■ **WORK ORDER**
Reproduce verbatim the lines of the material below, starting at the line with "C205: none -> 1.5uF (plus TICK, minus RC)" and ending at the line with "U204 pin TRIG: +9V -> U204/THR", both inclusive; skip the rest.

■ **DATA UNDER STUDY**
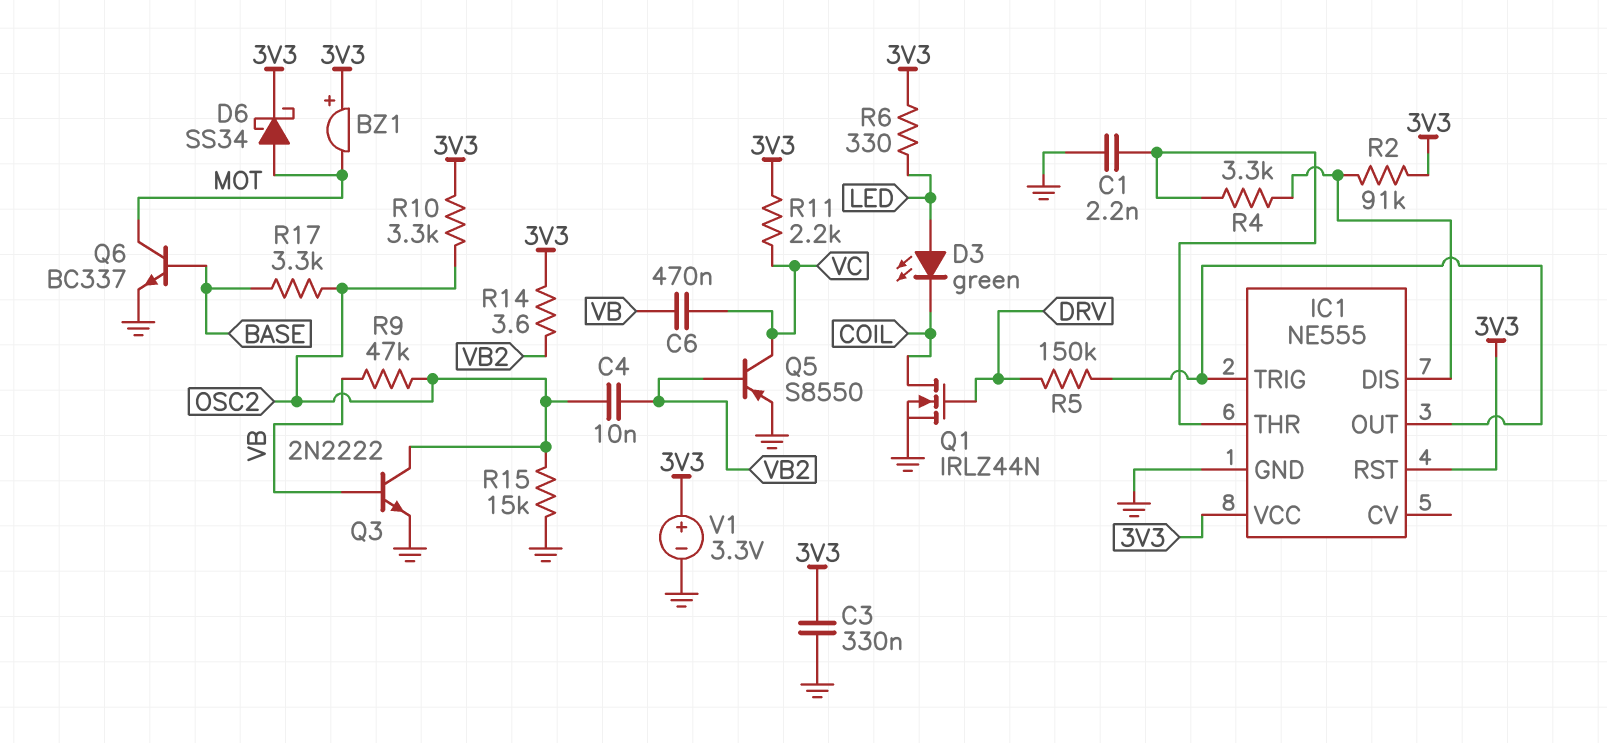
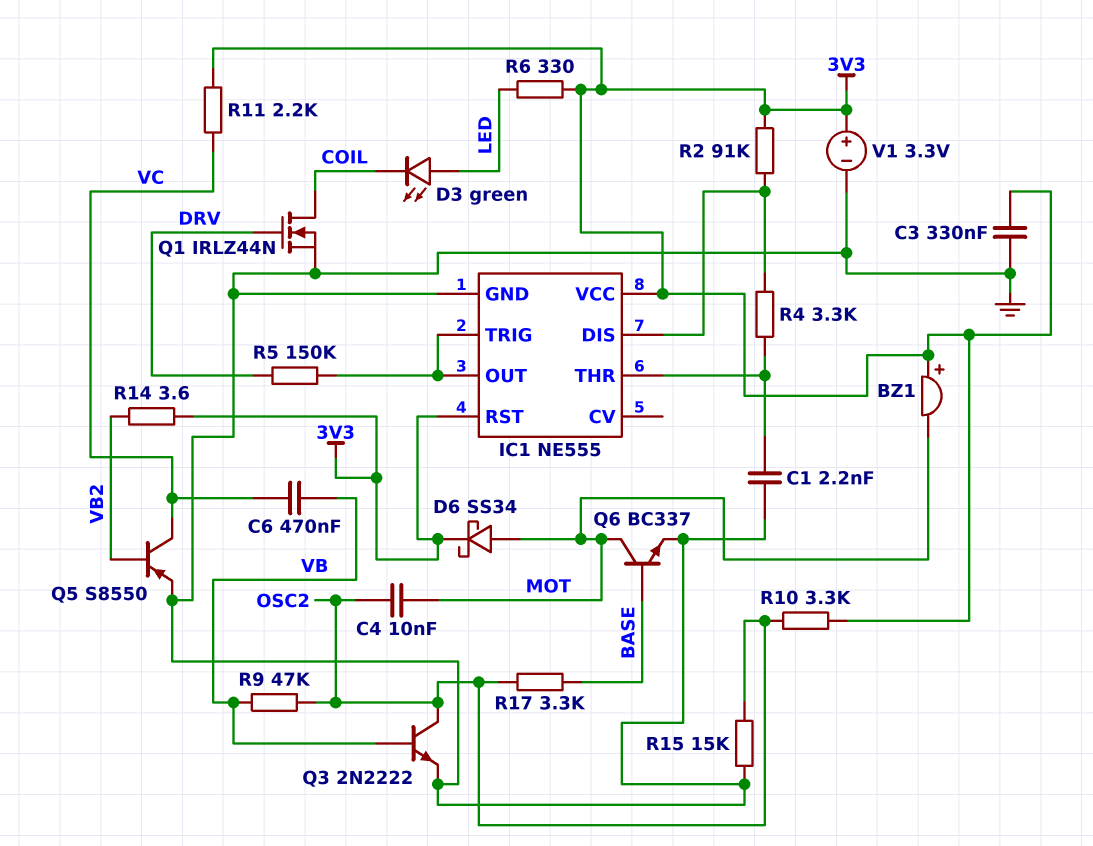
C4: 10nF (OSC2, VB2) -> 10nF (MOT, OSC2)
* * *
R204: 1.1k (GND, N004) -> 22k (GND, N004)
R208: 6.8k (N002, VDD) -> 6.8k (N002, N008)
==
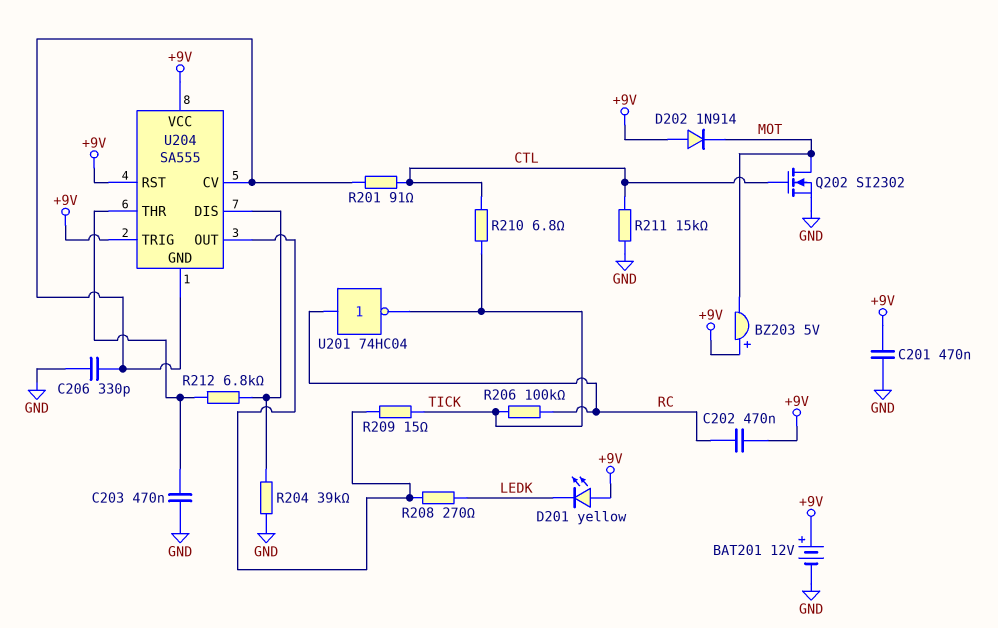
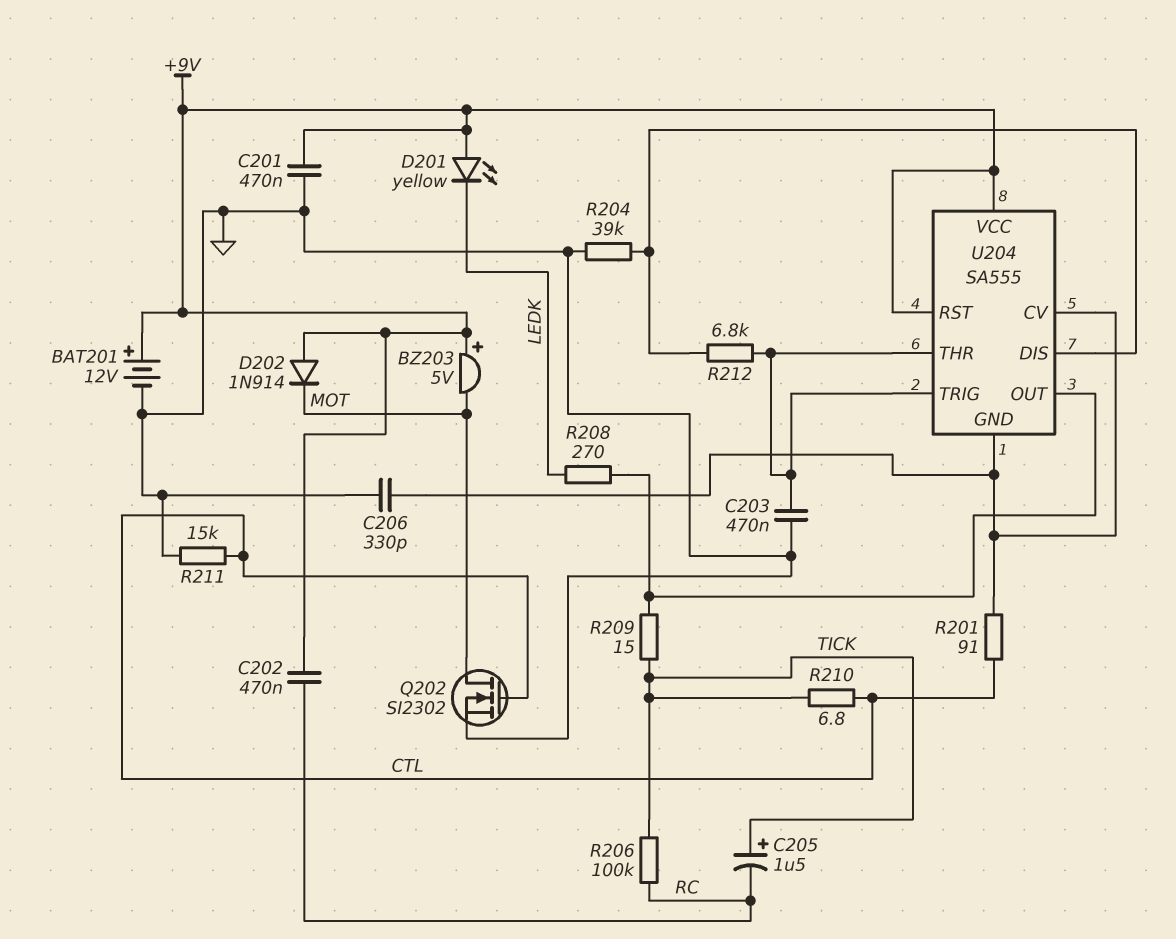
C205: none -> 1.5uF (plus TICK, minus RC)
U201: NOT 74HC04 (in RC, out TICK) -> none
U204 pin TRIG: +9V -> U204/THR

■ **SOLUTION FOR THIS PROBLEM**
C205: none -> 1.5uF (plus TICK, minus RC)
U201: NOT 74HC04 (in RC, out TICK) -> none
U204 pin TRIG: +9V -> U204/THR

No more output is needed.